[Dataset entries]
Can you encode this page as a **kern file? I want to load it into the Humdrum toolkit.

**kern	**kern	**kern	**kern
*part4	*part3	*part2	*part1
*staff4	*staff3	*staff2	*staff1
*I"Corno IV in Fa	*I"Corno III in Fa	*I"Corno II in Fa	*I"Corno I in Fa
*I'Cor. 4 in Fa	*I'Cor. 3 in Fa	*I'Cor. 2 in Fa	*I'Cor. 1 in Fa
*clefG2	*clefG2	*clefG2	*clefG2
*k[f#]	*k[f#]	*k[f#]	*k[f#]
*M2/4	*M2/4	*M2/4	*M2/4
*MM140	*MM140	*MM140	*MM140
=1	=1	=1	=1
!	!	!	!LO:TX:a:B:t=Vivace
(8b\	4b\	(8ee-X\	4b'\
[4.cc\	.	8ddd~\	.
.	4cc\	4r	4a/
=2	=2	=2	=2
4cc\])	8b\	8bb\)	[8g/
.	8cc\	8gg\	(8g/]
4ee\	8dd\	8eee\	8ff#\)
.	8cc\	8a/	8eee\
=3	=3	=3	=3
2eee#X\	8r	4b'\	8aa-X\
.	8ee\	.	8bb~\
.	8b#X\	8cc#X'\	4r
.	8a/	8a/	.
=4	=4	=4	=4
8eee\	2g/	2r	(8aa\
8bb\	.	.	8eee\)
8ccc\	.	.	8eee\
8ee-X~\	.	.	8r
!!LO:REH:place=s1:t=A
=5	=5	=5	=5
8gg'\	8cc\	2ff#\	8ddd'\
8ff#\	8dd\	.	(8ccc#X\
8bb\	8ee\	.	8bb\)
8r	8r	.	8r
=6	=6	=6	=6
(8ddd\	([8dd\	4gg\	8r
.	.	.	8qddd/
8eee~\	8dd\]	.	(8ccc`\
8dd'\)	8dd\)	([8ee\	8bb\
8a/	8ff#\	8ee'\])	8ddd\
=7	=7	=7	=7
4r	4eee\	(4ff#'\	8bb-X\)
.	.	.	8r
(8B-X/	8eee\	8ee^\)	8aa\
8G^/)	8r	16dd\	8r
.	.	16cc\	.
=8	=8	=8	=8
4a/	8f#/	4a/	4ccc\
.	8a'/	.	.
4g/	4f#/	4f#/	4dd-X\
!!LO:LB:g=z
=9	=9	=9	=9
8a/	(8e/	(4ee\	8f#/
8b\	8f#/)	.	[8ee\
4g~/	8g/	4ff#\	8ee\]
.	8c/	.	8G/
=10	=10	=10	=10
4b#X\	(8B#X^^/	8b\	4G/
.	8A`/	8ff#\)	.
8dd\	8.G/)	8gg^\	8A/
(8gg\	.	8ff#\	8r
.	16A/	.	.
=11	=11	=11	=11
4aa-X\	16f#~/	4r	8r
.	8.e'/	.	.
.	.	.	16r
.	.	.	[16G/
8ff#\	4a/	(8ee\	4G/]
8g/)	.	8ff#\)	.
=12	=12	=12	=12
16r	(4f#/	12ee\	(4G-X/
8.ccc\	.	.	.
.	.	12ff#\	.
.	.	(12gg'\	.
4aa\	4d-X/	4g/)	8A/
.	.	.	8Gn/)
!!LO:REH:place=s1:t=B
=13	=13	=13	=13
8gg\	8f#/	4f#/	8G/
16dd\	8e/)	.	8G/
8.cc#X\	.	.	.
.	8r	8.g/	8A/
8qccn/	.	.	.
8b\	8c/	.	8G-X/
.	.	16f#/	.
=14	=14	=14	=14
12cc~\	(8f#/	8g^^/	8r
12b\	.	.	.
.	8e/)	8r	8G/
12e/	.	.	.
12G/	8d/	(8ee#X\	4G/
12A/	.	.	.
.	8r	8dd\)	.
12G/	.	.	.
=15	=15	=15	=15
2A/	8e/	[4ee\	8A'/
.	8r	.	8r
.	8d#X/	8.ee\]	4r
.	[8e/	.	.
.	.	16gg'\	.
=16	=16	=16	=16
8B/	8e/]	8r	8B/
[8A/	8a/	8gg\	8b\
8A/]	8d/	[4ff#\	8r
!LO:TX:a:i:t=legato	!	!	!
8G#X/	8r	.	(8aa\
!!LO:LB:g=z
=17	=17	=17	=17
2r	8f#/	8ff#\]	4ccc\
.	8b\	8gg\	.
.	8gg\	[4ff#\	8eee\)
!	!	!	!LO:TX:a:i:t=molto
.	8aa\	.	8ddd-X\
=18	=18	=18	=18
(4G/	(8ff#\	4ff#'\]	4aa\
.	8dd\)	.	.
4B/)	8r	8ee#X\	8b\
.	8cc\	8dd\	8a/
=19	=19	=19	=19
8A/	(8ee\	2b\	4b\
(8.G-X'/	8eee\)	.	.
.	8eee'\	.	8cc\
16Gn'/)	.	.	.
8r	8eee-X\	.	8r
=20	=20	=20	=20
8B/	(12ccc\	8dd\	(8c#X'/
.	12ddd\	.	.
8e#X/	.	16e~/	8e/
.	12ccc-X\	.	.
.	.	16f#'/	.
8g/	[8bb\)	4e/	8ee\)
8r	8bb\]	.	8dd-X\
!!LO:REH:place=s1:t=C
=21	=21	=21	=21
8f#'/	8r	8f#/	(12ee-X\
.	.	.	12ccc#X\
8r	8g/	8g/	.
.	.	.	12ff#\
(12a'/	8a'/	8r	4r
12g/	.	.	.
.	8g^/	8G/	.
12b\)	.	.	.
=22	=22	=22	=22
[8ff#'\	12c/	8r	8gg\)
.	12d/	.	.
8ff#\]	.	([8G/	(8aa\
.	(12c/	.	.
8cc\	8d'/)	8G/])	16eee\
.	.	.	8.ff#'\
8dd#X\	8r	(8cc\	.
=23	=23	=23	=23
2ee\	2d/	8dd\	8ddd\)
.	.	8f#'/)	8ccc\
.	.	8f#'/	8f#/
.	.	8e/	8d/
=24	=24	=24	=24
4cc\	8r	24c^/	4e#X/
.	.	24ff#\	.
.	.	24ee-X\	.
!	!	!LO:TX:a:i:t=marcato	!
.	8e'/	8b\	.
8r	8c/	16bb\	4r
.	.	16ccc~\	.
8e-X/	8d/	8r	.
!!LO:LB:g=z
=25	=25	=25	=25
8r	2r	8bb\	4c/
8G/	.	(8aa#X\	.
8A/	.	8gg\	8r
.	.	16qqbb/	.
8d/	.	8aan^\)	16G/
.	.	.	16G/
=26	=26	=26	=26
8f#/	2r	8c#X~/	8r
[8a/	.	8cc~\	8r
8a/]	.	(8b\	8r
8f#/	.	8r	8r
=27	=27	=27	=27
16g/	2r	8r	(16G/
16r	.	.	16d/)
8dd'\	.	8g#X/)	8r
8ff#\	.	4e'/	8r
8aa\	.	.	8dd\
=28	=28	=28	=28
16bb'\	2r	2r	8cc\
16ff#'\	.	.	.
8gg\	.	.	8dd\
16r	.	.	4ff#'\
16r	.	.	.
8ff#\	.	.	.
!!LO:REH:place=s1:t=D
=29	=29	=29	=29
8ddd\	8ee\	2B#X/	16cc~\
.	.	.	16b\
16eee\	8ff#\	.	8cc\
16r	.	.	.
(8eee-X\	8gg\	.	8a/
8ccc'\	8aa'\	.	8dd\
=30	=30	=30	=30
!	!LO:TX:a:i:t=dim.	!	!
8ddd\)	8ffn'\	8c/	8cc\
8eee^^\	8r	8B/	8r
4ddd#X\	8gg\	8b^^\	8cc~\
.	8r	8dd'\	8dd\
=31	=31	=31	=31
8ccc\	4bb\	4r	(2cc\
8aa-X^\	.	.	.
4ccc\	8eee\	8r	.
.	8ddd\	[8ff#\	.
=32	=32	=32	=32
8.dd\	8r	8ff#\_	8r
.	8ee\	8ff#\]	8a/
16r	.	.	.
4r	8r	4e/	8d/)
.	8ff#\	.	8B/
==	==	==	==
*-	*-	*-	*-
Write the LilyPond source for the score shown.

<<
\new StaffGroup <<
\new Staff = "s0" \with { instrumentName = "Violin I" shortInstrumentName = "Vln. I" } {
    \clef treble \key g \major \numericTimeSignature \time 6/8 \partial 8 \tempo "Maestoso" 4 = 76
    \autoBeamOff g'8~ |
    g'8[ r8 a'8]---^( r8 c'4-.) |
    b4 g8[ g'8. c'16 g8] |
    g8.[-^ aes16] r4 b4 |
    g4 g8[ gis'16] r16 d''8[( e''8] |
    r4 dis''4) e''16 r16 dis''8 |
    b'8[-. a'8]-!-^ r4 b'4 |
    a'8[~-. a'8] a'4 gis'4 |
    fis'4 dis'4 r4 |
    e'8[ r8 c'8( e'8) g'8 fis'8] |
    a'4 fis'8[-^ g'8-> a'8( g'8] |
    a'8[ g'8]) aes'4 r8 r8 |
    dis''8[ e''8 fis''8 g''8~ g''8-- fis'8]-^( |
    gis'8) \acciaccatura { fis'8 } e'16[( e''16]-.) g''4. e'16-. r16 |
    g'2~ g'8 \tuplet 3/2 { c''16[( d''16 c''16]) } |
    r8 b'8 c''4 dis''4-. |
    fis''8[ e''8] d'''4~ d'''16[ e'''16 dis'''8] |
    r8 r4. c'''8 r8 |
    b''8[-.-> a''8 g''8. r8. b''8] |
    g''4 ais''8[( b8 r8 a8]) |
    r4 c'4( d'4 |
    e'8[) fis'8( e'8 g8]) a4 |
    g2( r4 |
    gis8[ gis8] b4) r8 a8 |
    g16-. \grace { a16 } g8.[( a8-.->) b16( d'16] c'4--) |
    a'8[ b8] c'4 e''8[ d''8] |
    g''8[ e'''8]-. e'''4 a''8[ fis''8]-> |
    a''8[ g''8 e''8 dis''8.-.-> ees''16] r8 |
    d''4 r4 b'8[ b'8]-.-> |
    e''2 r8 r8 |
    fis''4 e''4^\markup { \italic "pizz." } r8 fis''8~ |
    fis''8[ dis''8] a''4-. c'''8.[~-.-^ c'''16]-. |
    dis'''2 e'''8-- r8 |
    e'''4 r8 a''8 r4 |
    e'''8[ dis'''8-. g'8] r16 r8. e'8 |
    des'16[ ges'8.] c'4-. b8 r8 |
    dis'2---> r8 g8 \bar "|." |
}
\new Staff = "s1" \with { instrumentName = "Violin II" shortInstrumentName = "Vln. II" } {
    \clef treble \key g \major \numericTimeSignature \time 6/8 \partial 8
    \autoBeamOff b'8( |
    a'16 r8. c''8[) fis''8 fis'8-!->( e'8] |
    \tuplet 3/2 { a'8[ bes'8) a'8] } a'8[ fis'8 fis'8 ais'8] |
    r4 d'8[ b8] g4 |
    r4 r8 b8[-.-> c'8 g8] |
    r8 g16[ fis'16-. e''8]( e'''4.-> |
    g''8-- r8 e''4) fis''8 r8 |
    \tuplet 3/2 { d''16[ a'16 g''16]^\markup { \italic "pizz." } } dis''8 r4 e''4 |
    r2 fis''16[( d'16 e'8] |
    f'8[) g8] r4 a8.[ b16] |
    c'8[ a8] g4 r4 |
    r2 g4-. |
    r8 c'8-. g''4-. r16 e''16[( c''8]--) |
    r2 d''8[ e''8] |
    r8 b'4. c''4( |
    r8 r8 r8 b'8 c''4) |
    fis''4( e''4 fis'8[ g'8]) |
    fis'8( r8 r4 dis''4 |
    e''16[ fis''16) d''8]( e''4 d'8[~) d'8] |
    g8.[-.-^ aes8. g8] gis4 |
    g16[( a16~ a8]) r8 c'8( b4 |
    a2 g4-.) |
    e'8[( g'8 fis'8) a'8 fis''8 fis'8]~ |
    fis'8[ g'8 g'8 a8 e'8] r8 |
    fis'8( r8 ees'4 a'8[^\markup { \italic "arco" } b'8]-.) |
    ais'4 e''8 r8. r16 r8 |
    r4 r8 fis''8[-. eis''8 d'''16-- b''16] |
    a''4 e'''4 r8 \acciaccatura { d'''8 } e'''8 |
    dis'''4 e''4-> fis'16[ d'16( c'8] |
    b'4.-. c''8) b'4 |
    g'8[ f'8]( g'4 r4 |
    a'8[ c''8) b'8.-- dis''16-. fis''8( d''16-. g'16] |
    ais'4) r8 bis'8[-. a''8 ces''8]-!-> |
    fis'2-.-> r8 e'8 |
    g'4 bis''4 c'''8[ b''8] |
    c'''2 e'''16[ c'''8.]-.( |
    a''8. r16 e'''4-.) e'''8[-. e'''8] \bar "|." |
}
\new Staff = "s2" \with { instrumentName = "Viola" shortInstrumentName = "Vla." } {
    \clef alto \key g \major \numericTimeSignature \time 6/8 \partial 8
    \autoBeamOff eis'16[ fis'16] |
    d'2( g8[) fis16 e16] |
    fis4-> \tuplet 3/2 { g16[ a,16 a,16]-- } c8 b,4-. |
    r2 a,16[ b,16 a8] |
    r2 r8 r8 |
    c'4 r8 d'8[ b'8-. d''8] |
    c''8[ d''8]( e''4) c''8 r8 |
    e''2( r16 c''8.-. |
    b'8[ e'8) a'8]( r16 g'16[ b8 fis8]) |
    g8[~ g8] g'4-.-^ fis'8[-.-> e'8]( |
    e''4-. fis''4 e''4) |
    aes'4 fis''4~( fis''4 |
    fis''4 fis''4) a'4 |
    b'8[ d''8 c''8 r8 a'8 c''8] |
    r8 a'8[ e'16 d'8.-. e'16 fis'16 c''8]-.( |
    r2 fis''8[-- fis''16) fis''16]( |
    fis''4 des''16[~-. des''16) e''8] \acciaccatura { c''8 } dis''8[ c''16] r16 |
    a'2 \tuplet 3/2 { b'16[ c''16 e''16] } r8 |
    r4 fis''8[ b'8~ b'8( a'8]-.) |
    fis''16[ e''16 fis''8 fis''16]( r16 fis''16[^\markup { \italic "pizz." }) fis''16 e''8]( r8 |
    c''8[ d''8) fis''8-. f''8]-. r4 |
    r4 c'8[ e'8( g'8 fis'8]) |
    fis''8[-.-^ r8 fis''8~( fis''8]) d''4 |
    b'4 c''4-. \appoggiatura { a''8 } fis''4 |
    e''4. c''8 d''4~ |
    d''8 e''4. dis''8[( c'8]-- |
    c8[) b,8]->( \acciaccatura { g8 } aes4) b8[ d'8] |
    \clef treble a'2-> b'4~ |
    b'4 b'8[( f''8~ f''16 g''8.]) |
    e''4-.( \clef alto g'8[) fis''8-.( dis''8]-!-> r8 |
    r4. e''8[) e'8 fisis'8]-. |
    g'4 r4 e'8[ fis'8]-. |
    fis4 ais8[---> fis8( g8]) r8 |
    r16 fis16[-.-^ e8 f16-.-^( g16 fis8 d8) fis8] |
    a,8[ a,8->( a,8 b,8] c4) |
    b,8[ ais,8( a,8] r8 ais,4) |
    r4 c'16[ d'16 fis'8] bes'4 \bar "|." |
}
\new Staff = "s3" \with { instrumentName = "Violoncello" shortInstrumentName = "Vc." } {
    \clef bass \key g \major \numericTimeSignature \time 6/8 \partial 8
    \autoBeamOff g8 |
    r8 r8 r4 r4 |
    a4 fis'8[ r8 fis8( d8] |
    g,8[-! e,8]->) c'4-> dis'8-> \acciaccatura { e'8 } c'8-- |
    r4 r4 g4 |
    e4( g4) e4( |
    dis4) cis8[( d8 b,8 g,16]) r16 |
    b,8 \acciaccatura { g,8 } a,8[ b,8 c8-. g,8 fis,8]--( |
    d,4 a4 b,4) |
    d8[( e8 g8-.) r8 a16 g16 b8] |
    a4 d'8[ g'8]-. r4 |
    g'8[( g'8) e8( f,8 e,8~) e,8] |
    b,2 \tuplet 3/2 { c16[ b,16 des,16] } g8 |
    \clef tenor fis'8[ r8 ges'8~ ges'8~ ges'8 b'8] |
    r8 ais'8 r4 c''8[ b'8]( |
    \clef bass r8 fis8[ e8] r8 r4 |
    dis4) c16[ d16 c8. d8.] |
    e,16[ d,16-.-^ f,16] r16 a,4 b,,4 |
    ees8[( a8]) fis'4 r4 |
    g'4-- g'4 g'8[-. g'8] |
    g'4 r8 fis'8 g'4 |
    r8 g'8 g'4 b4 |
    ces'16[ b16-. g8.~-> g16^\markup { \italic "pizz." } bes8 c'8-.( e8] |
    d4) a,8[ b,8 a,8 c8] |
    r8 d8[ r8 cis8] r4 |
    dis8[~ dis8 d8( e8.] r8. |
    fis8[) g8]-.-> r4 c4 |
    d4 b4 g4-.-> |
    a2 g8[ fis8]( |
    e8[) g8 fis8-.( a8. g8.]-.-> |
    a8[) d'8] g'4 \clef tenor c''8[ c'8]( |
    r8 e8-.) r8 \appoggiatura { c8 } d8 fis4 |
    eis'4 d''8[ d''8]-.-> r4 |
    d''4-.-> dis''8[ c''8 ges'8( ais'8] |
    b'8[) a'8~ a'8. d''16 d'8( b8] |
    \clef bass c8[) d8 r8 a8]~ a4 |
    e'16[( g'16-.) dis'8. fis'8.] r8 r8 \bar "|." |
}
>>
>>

Goal
Copy out each line of the items above that contains the string "with". Case matters.

Answer
\new Staff = "s0" \with { instrumentName = "Violin I" shortInstrumentName = "Vln. I" } {
\new Staff = "s1" \with { instrumentName = "Violin II" shortInstrumentName = "Vln. II" } {
\new Staff = "s2" \with { instrumentName = "Viola" shortInstrumentName = "Vla." } {
\new Staff = "s3" \with { instrumentName = "Violoncello" shortInstrumentName = "Vc." } {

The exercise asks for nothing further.